**WHAT THE TASK ASKS**
Where the records below show the word "RFID" in a line, please copy that line.
##### TASK INPUTS #####
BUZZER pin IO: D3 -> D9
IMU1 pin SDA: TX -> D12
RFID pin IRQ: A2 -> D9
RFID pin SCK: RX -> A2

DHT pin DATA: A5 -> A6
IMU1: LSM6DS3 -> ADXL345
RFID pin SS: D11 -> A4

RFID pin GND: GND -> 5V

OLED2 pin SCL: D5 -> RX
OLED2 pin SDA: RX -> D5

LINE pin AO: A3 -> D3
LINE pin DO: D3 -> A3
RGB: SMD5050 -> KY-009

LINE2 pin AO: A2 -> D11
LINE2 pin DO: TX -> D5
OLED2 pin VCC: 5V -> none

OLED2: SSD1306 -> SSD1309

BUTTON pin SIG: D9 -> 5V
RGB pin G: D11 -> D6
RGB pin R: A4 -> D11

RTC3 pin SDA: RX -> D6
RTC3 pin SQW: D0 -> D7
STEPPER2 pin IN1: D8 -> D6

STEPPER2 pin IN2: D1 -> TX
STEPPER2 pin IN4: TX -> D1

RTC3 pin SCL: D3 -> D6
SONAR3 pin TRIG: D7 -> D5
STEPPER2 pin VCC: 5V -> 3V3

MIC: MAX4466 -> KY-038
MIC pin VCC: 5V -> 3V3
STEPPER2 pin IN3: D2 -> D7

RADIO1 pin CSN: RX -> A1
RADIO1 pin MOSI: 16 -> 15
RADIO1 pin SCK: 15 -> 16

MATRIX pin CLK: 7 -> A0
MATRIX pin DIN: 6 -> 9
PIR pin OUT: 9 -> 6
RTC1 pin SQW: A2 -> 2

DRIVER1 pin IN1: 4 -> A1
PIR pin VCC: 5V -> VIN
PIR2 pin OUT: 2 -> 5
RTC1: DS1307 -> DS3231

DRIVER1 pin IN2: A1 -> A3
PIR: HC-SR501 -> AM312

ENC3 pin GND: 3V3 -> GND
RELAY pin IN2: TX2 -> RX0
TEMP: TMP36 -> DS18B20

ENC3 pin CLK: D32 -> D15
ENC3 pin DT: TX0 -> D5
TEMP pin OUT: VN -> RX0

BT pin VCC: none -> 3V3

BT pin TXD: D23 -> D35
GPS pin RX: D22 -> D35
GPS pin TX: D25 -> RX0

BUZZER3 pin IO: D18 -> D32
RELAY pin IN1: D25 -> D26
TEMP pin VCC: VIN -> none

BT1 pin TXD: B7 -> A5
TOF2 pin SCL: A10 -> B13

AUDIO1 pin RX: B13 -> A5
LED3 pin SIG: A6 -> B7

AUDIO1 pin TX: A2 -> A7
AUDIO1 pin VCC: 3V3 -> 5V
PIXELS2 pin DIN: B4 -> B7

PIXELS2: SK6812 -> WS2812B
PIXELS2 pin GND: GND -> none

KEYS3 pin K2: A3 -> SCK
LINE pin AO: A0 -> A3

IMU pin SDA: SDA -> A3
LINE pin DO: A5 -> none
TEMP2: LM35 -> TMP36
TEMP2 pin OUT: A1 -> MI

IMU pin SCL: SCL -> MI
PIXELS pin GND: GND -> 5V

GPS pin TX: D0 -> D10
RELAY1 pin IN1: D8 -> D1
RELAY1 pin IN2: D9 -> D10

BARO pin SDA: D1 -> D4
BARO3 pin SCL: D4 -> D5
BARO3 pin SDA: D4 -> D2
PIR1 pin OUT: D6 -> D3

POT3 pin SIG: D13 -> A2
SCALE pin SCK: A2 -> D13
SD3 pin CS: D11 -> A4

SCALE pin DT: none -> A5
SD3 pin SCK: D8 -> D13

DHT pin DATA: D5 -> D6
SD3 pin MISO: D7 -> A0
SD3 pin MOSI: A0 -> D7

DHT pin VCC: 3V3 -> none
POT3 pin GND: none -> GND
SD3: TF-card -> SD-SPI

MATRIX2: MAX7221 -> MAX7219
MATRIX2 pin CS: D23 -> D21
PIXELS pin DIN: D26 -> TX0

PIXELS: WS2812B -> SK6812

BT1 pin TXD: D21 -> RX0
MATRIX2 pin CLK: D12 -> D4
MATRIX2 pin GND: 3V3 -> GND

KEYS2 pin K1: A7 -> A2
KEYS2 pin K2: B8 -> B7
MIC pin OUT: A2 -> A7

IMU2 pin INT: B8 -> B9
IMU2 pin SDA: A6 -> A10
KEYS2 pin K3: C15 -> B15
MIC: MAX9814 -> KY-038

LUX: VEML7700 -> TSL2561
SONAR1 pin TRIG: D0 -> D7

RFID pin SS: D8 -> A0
#####
**ANSWER TO THIS PROBLEM**
RFID pin IRQ: A2 -> D9
RFID pin SCK: RX -> A2
RFID pin SS: D11 -> A4
RFID pin GND: GND -> 5V
RFID pin SS: D8 -> A0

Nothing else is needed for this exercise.